Stored data entries:

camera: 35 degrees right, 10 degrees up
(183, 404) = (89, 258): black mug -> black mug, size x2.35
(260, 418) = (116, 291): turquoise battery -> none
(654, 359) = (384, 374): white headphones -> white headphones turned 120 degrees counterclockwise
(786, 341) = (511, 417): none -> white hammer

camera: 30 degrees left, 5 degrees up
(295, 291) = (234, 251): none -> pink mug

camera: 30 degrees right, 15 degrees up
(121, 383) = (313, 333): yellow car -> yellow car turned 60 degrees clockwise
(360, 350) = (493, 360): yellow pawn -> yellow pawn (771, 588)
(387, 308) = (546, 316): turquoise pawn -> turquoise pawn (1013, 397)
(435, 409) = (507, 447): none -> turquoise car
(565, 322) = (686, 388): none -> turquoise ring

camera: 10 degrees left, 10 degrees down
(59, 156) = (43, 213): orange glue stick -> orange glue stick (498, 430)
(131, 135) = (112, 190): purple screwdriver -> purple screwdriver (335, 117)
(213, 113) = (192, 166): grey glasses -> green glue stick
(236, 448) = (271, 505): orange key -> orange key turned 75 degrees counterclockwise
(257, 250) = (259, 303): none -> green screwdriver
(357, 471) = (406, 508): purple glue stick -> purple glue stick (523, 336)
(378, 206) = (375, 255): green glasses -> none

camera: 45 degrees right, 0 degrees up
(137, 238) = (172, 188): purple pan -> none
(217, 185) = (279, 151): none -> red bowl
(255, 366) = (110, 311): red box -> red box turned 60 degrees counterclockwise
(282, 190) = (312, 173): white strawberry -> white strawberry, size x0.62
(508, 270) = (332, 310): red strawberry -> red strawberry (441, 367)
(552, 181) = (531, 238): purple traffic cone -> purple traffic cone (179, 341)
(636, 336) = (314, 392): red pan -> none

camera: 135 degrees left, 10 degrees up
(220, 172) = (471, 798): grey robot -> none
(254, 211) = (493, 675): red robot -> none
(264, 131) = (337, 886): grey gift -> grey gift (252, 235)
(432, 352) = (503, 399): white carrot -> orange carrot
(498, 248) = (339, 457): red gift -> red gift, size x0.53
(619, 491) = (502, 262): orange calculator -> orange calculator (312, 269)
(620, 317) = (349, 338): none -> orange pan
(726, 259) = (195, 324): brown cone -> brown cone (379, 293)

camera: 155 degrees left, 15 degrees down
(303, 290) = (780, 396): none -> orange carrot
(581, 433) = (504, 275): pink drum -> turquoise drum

[WHAT THE TASK ASKS] Among the lines above, please find those with "white" and copy them.

[RESULT BELOW]
(654, 359) = (384, 374): white headphones -> white headphones turned 120 degrees counterclockwise
(786, 341) = (511, 417): none -> white hammer
(282, 190) = (312, 173): white strawberry -> white strawberry, size x0.62
(432, 352) = (503, 399): white carrot -> orange carrot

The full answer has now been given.